EXERCISE OBJECTIVE =>
From the first line of the data below through the line bearing "J1 pin 1: VRAW -> GND", reproduce each line exactly; do not include pictures.

Edit difference data
•••••

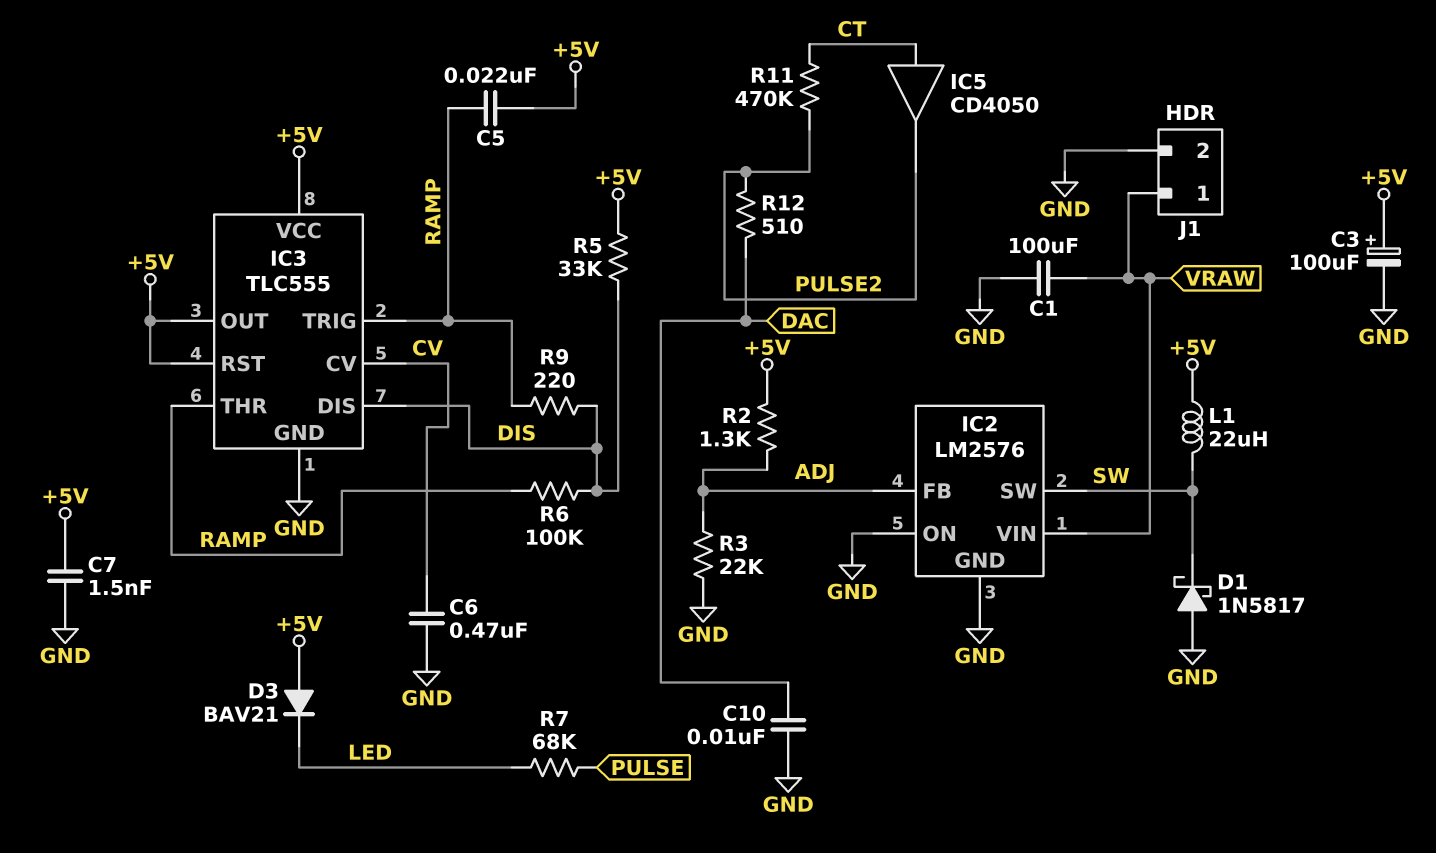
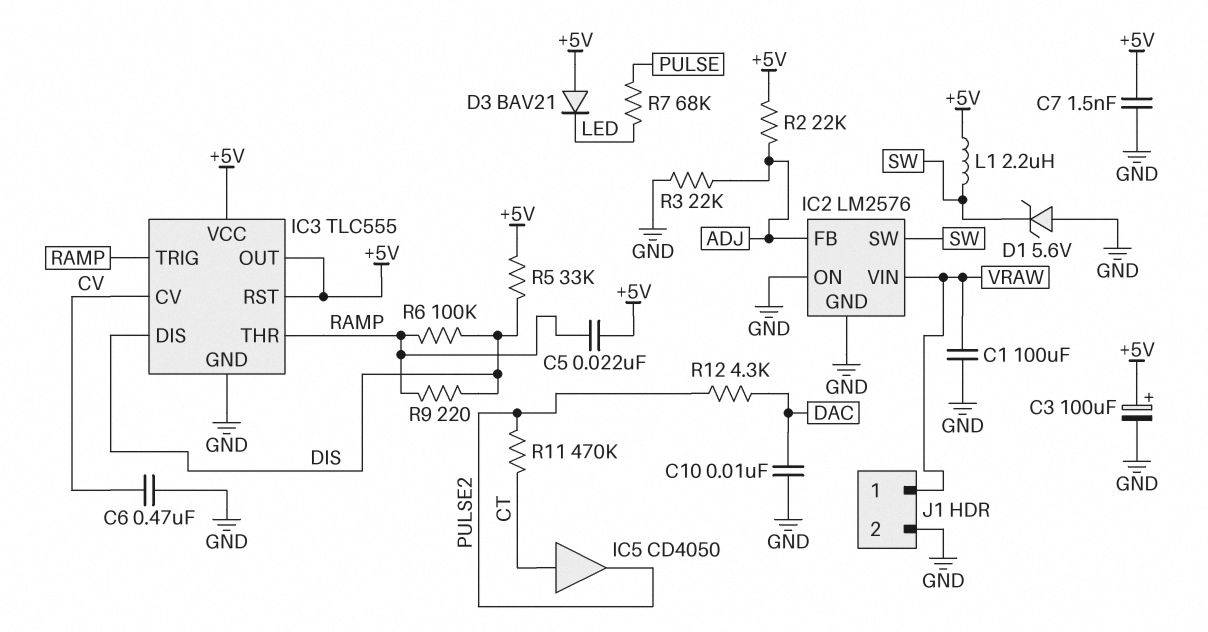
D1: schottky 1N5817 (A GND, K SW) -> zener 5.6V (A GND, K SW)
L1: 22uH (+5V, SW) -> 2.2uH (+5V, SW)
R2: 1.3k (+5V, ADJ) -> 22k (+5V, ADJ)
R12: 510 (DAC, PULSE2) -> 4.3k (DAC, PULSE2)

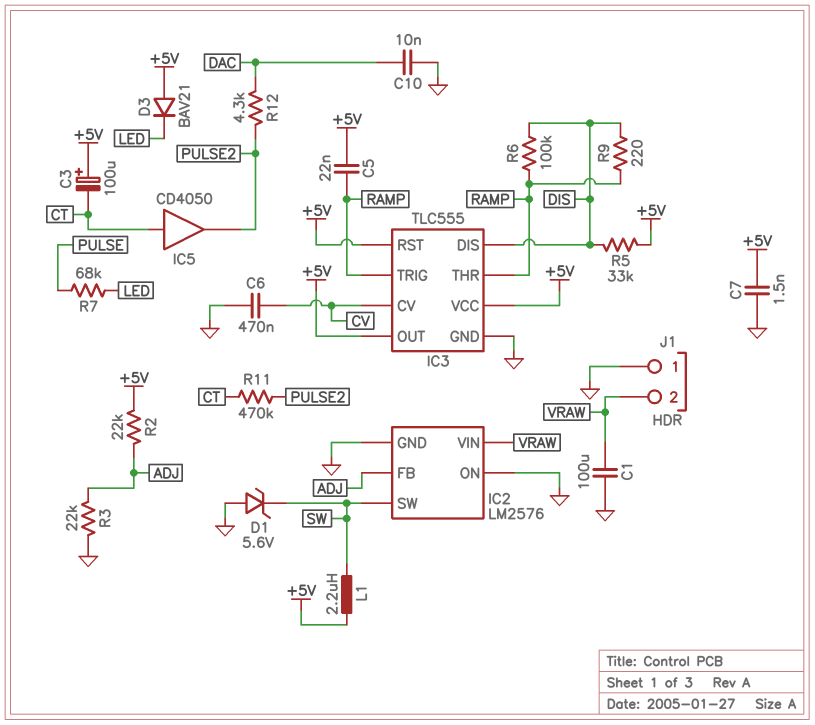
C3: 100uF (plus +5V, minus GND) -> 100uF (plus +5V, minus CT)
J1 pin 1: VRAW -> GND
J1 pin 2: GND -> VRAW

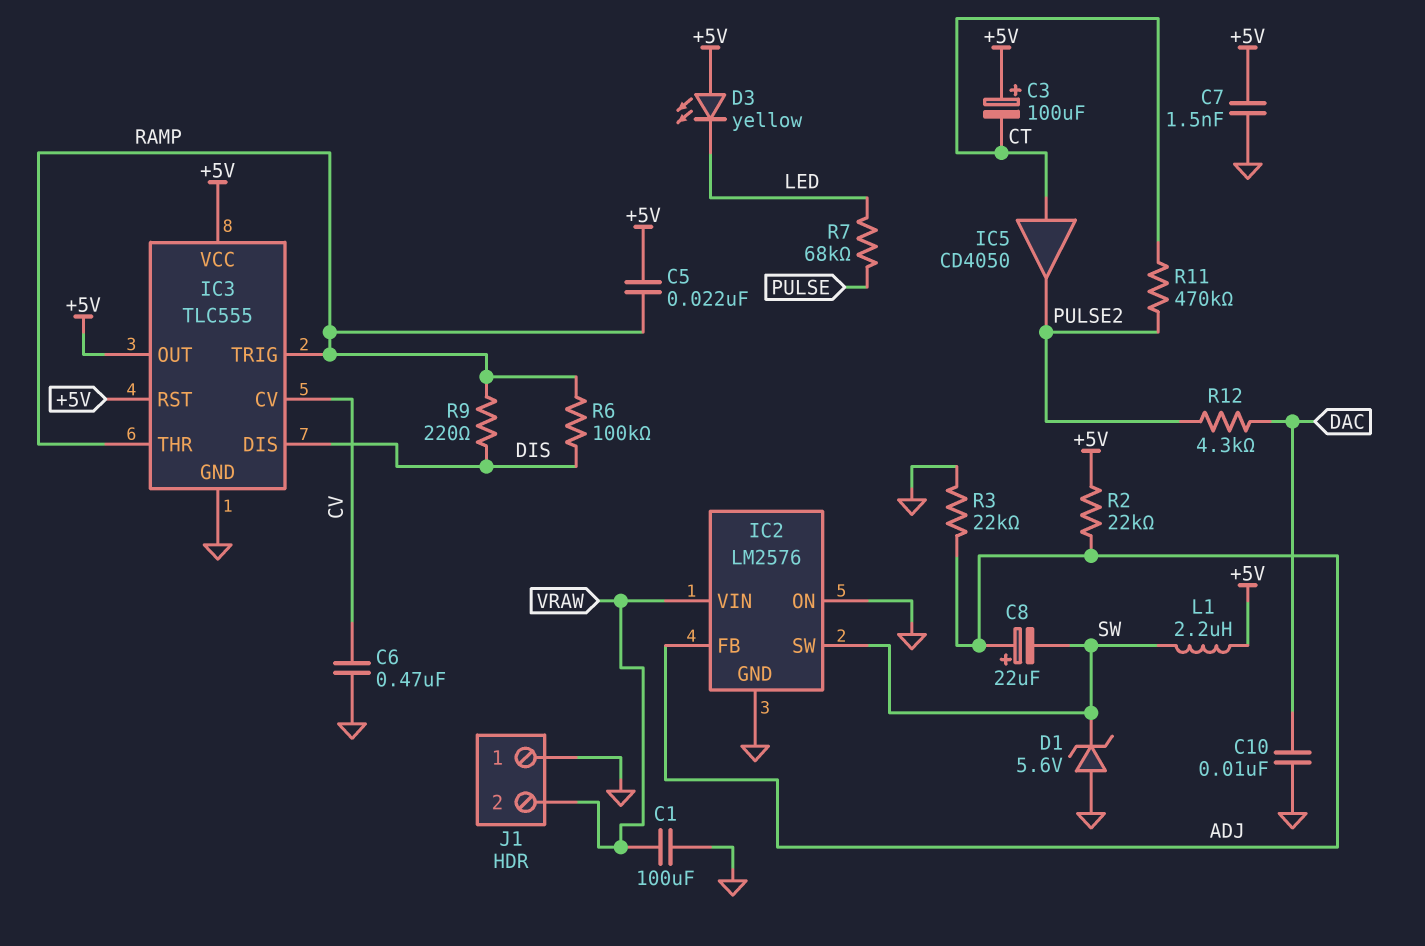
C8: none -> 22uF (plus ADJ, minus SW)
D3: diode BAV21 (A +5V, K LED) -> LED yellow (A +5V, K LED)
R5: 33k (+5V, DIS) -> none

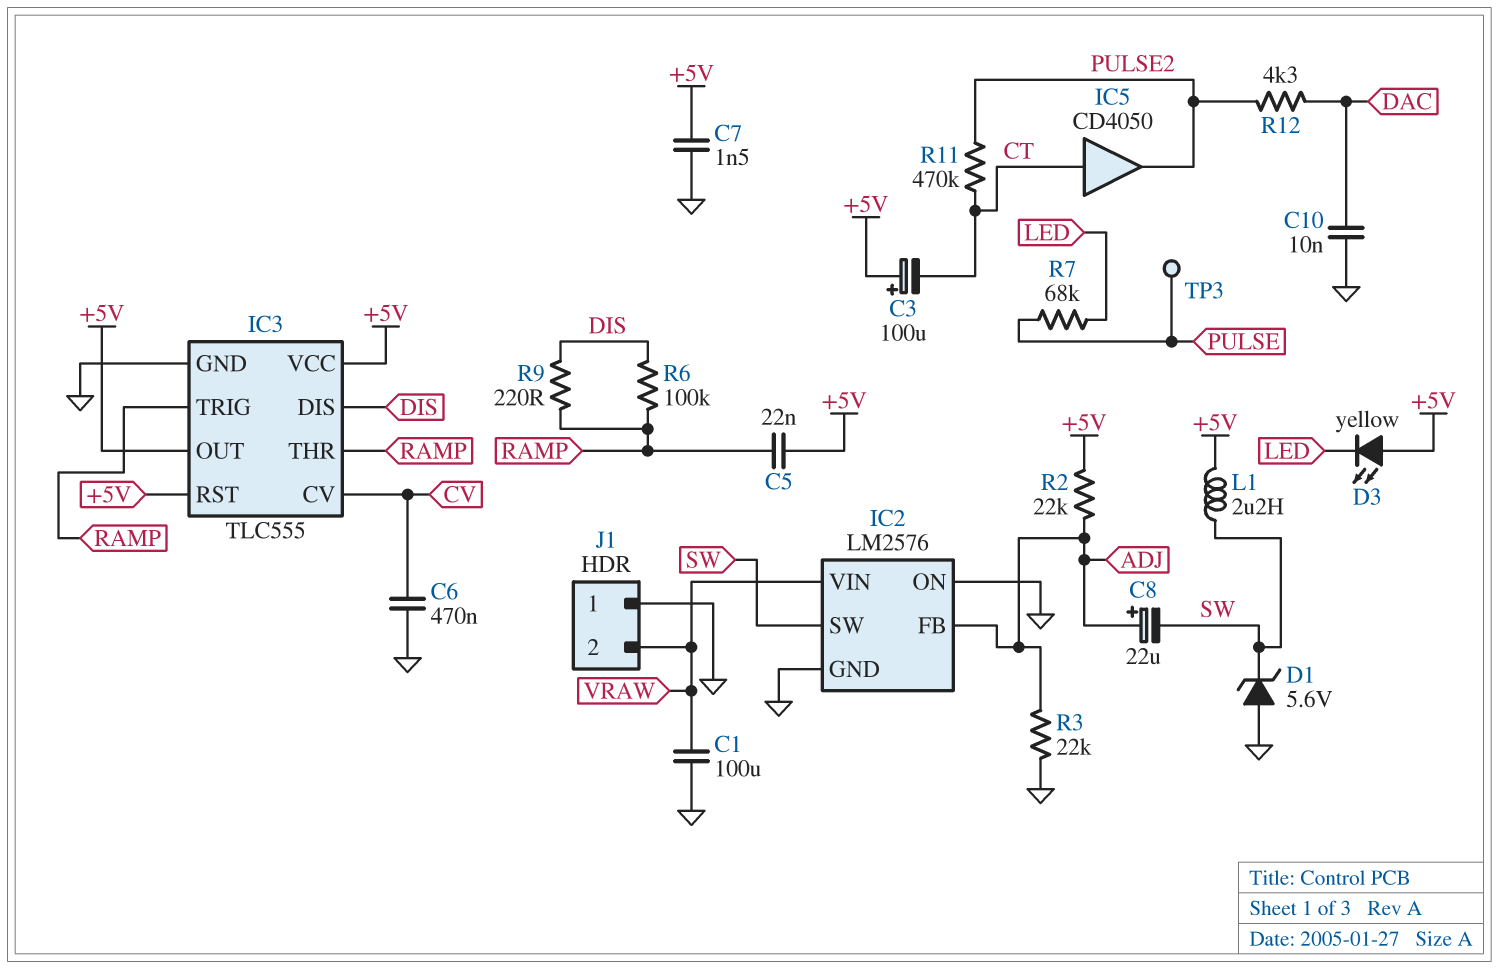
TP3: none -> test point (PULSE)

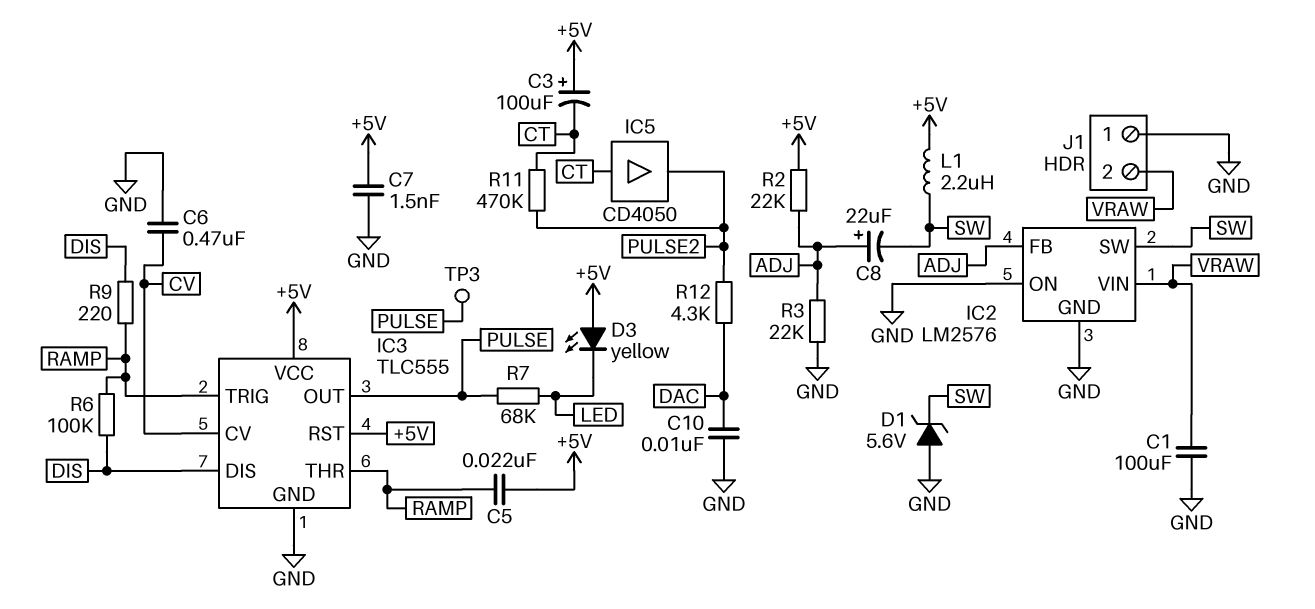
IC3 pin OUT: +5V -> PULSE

•••••

ANSWER TO THE EXERCISE =>
D1: schottky 1N5817 (A GND, K SW) -> zener 5.6V (A GND, K SW)
L1: 22uH (+5V, SW) -> 2.2uH (+5V, SW)
R2: 1.3k (+5V, ADJ) -> 22k (+5V, ADJ)
R12: 510 (DAC, PULSE2) -> 4.3k (DAC, PULSE2)

C3: 100uF (plus +5V, minus GND) -> 100uF (plus +5V, minus CT)
J1 pin 1: VRAW -> GND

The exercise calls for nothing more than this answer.